## Begin

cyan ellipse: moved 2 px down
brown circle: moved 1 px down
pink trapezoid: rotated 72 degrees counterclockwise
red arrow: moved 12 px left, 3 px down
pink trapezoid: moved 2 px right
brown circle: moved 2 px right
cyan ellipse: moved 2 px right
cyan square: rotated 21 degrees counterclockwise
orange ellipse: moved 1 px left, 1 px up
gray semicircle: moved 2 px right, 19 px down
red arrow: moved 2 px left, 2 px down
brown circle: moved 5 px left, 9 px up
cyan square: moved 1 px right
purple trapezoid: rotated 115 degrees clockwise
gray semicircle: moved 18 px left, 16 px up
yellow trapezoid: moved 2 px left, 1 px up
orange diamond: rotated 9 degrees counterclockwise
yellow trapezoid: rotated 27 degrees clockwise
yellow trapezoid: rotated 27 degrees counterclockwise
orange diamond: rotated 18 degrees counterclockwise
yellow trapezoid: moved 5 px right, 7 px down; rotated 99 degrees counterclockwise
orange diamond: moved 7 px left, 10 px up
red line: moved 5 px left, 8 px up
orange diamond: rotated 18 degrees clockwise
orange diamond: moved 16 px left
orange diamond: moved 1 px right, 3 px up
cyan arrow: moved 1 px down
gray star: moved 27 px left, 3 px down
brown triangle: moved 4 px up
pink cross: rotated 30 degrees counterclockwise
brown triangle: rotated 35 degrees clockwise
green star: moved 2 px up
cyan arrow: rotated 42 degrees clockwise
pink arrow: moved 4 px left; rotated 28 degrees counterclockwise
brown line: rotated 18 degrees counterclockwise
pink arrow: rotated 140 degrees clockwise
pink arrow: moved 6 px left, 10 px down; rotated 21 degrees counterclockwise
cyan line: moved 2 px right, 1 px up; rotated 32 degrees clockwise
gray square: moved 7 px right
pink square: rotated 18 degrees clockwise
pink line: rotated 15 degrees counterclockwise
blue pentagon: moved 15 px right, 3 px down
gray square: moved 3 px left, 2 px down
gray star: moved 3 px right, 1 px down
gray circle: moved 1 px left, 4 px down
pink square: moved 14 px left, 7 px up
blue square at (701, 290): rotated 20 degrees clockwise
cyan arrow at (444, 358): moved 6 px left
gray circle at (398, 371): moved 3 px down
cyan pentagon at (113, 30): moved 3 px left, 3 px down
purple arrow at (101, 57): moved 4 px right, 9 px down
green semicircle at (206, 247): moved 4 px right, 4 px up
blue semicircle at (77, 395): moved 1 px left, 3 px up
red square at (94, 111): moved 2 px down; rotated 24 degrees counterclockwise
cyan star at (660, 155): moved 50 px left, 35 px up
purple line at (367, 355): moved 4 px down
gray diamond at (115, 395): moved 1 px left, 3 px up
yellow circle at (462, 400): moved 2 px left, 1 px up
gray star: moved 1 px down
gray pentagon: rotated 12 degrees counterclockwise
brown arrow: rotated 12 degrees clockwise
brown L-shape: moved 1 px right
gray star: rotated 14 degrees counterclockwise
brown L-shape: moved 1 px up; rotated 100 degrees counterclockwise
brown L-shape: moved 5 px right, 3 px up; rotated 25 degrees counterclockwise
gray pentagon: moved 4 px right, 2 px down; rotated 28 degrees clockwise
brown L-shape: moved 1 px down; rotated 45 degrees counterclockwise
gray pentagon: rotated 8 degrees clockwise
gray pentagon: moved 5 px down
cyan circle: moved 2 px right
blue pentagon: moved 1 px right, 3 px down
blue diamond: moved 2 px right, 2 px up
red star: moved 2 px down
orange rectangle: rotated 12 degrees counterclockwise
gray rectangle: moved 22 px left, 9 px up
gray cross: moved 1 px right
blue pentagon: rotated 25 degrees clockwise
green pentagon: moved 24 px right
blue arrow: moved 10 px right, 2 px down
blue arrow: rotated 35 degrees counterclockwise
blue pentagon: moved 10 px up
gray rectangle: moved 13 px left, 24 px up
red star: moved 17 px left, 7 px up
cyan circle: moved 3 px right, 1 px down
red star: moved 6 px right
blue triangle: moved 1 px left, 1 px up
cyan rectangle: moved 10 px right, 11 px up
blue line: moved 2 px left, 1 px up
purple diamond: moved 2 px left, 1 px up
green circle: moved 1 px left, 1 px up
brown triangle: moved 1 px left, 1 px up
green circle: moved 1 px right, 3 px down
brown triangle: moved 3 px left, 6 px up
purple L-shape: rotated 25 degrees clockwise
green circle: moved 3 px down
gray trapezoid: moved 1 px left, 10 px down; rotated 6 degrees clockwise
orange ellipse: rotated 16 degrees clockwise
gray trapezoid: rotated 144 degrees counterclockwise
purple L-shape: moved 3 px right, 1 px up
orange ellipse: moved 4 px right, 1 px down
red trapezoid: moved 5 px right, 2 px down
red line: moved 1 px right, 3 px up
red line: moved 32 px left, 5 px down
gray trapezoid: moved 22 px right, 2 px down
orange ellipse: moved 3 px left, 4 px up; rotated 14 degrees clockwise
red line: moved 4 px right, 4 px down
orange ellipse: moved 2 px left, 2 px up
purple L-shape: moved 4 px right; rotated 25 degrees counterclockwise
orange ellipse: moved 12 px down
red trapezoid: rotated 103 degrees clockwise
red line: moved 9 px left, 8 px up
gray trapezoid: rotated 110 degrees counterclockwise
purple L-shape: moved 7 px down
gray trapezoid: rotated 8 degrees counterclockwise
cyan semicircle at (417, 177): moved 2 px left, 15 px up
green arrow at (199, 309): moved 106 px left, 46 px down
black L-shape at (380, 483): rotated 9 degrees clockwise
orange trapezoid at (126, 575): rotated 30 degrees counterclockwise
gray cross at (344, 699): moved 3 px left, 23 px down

## End

Exercise
Put these lines into a numbered list, leaving out any blank lines.

Solution for this problem
1. cyan ellipse: moved 2 px down
2. brown circle: moved 1 px down
3. pink trapezoid: rotated 72 degrees counterclockwise
4. red arrow: moved 12 px left, 3 px down
5. pink trapezoid: moved 2 px right
6. brown circle: moved 2 px right
7. cyan ellipse: moved 2 px right
8. cyan square: rotated 21 degrees counterclockwise
9. orange ellipse: moved 1 px left, 1 px up
10. gray semicircle: moved 2 px right, 19 px down
11. red arrow: moved 2 px left, 2 px down
12. brown circle: moved 5 px left, 9 px up
13. cyan square: moved 1 px right
14. purple trapezoid: rotated 115 degrees clockwise
15. gray semicircle: moved 18 px left, 16 px up
16. yellow trapezoid: moved 2 px left, 1 px up
17. orange diamond: rotated 9 degrees counterclockwise
18. yellow trapezoid: rotated 27 degrees clockwise
19. yellow trapezoid: rotated 27 degrees counterclockwise
20. orange diamond: rotated 18 degrees counterclockwise
21. yellow trapezoid: moved 5 px right, 7 px down; rotated 99 degrees counterclockwise
22. orange diamond: moved 7 px left, 10 px up
23. red line: moved 5 px left, 8 px up
24. orange diamond: rotated 18 degrees clockwise
25. orange diamond: moved 16 px left
26. orange diamond: moved 1 px right, 3 px up
27. cyan arrow: moved 1 px down
28. gray star: moved 27 px left, 3 px down
29. brown triangle: moved 4 px up
30. pink cross: rotated 30 degrees counterclockwise
31. brown triangle: rotated 35 degrees clockwise
32. green star: moved 2 px up
33. cyan arrow: rotated 42 degrees clockwise
34. pink arrow: moved 4 px left; rotated 28 degrees counterclockwise
35. brown line: rotated 18 degrees counterclockwise
36. pink arrow: rotated 140 degrees clockwise
37. pink arrow: moved 6 px left, 10 px down; rotated 21 degrees counterclockwise
38. cyan line: moved 2 px right, 1 px up; rotated 32 degrees clockwise
39. gray square: moved 7 px right
40. pink square: rotated 18 degrees clockwise
41. pink line: rotated 15 degrees counterclockwise
42. blue pentagon: moved 15 px right, 3 px down
43. gray square: moved 3 px left, 2 px down
44. gray star: moved 3 px right, 1 px down
45. gray circle: moved 1 px left, 4 px down
46. pink square: moved 14 px left, 7 px up
47. blue square at (701, 290): rotated 20 degrees clockwise
48. cyan arrow at (444, 358): moved 6 px left
49. gray circle at (398, 371): moved 3 px down
50. cyan pentagon at (113, 30): moved 3 px left, 3 px down
51. purple arrow at (101, 57): moved 4 px right, 9 px down
52. green semicircle at (206, 247): moved 4 px right, 4 px up
53. blue semicircle at (77, 395): moved 1 px left, 3 px up
54. red square at (94, 111): moved 2 px down; rotated 24 degrees counterclockwise
55. cyan star at (660, 155): moved 50 px left, 35 px up
56. purple line at (367, 355): moved 4 px down
57. gray diamond at (115, 395): moved 1 px left, 3 px up
58. yellow circle at (462, 400): moved 2 px left, 1 px up
59. gray star: moved 1 px down
60. gray pentagon: rotated 12 degrees counterclockwise
61. brown arrow: rotated 12 degrees clockwise
62. brown L-shape: moved 1 px right
63. gray star: rotated 14 degrees counterclockwise
64. brown L-shape: moved 1 px up; rotated 100 degrees counterclockwise
65. brown L-shape: moved 5 px right, 3 px up; rotated 25 degrees counterclockwise
66. gray pentagon: moved 4 px right, 2 px down; rotated 28 degrees clockwise
67. brown L-shape: moved 1 px down; rotated 45 degrees counterclockwise
68. gray pentagon: rotated 8 degrees clockwise
69. gray pentagon: moved 5 px down
70. cyan circle: moved 2 px right
71. blue pentagon: moved 1 px right, 3 px down
72. blue diamond: moved 2 px right, 2 px up
73. red star: moved 2 px down
74. orange rectangle: rotated 12 degrees counterclockwise
75. gray rectangle: moved 22 px left, 9 px up
76. gray cross: moved 1 px right
77. blue pentagon: rotated 25 degrees clockwise
78. green pentagon: moved 24 px right
79. blue arrow: moved 10 px right, 2 px down
80. blue arrow: rotated 35 degrees counterclockwise
81. blue pentagon: moved 10 px up
82. gray rectangle: moved 13 px left, 24 px up
83. red star: moved 17 px left, 7 px up
84. cyan circle: moved 3 px right, 1 px down
85. red star: moved 6 px right
86. blue triangle: moved 1 px left, 1 px up
87. cyan rectangle: moved 10 px right, 11 px up
88. blue line: moved 2 px left, 1 px up
89. purple diamond: moved 2 px left, 1 px up
90. green circle: moved 1 px left, 1 px up
91. brown triangle: moved 1 px left, 1 px up
92. green circle: moved 1 px right, 3 px down
93. brown triangle: moved 3 px left, 6 px up
94. purple L-shape: rotated 25 degrees clockwise
95. green circle: moved 3 px down
96. gray trapezoid: moved 1 px left, 10 px down; rotated 6 degrees clockwise
97. orange ellipse: rotated 16 degrees clockwise
98. gray trapezoid: rotated 144 degrees counterclockwise
99. purple L-shape: moved 3 px right, 1 px up
100. orange ellipse: moved 4 px right, 1 px down
101. red trapezoid: moved 5 px right, 2 px down
102. red line: moved 1 px right, 3 px up
103. red line: moved 32 px left, 5 px down
104. gray trapezoid: moved 22 px right, 2 px down
105. orange ellipse: moved 3 px left, 4 px up; rotated 14 degrees clockwise
106. red line: moved 4 px right, 4 px down
107. orange ellipse: moved 2 px left, 2 px up
108. purple L-shape: moved 4 px right; rotated 25 degrees counterclockwise
109. orange ellipse: moved 12 px down
110. red trapezoid: rotated 103 degrees clockwise
111. red line: moved 9 px left, 8 px up
112. gray trapezoid: rotated 110 degrees counterclockwise
113. purple L-shape: moved 7 px down
114. gray trapezoid: rotated 8 degrees counterclockwise
115. cyan semicircle at (417, 177): moved 2 px left, 15 px up
116. green arrow at (199, 309): moved 106 px left, 46 px down
117. black L-shape at (380, 483): rotated 9 degrees clockwise
118. orange trapezoid at (126, 575): rotated 30 degrees counterclockwise
119. gray cross at (344, 699): moved 3 px left, 23 px down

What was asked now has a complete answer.